Problem requirements:
Your answer must be an exact copy of the entries below, with no pictures in it.

☆ ☆ ☆ ☆ ☆

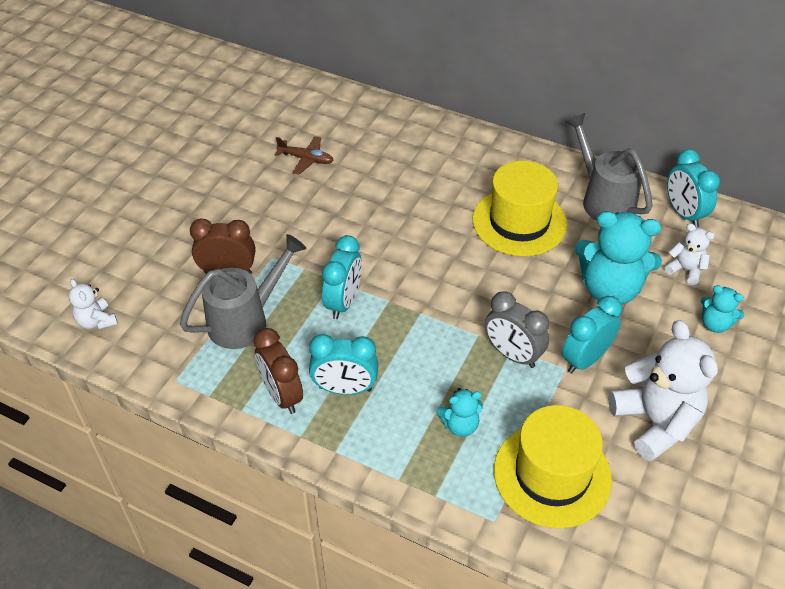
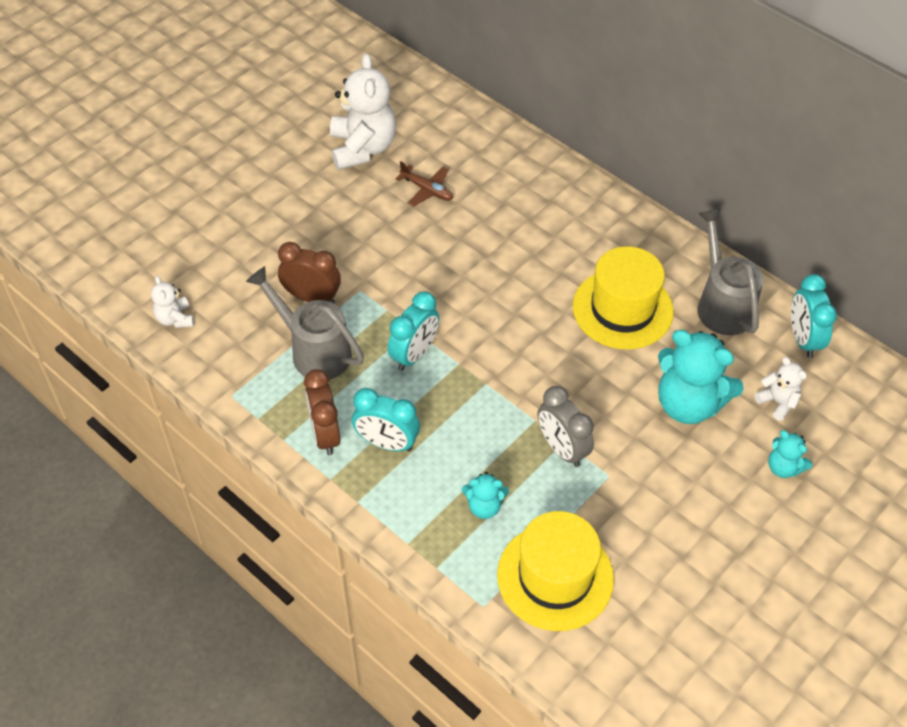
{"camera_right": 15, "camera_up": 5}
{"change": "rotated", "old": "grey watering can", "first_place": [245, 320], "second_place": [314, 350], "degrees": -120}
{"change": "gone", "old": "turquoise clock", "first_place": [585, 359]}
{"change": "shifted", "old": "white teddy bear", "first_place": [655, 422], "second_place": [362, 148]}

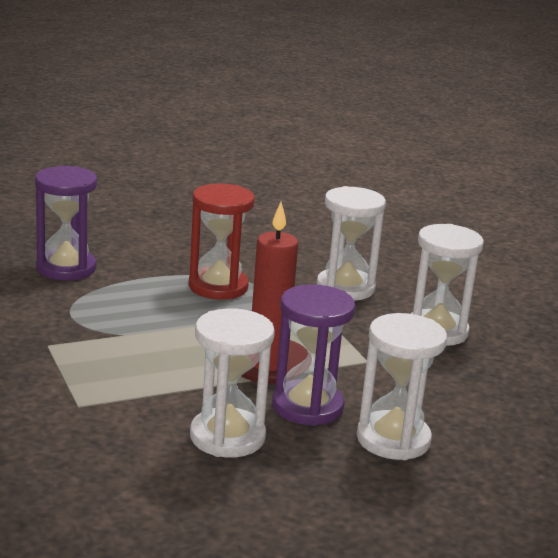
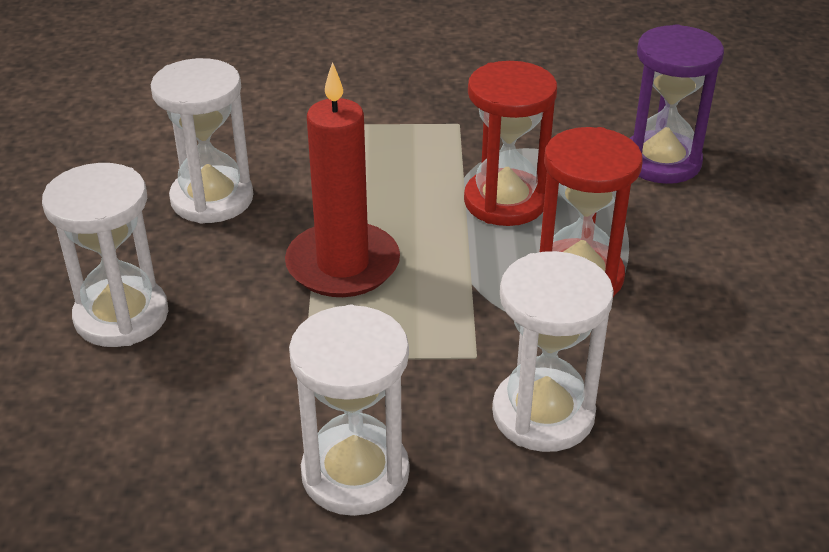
{"camera_right": 115, "camera_up": 15}
{"change": "gone", "old": "purple hourglass", "first_place": [307, 406]}
{"change": "new", "new": "red hourglass", "second_place": [505, 202]}

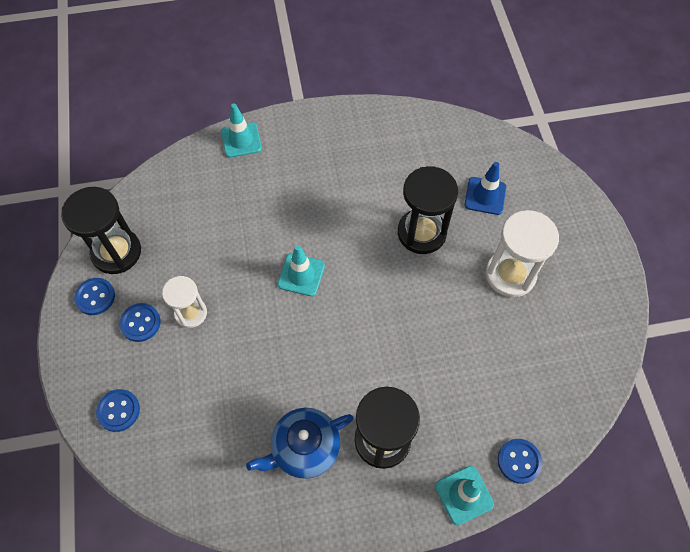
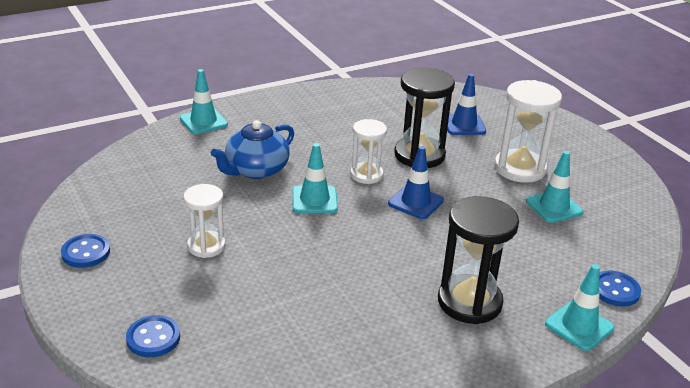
{"camera_right": -20, "camera_up": -30}
{"change": "gone", "old": "black hourglass", "first_place": [116, 252]}
{"change": "gone", "old": "blue button", "first_place": [140, 323]}
{"change": "shifted", "old": "blue teapot", "first_place": [304, 448], "second_place": [256, 170]}
{"change": "new", "new": "white hourglass", "second_place": [366, 175]}
{"change": "new", "new": "blue traffic cone", "second_place": [415, 202]}
{"change": "new", "new": "turquoise traffic cone", "second_place": [554, 207]}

☆ ☆ ☆ ☆ ☆

Your solution:
{"camera_right": 15, "camera_up": 5}
{"change": "rotated", "old": "grey watering can", "first_place": [245, 320], "second_place": [314, 350], "degrees": -120}
{"change": "gone", "old": "turquoise clock", "first_place": [585, 359]}
{"change": "shifted", "old": "white teddy bear", "first_place": [655, 422], "second_place": [362, 148]}

{"camera_right": 115, "camera_up": 15}
{"change": "gone", "old": "purple hourglass", "first_place": [307, 406]}
{"change": "new", "new": "red hourglass", "second_place": [505, 202]}

{"camera_right": -20, "camera_up": -30}
{"change": "gone", "old": "black hourglass", "first_place": [116, 252]}
{"change": "gone", "old": "blue button", "first_place": [140, 323]}
{"change": "shifted", "old": "blue teapot", "first_place": [304, 448], "second_place": [256, 170]}
{"change": "new", "new": "white hourglass", "second_place": [366, 175]}
{"change": "new", "new": "blue traffic cone", "second_place": [415, 202]}
{"change": "new", "new": "turquoise traffic cone", "second_place": [554, 207]}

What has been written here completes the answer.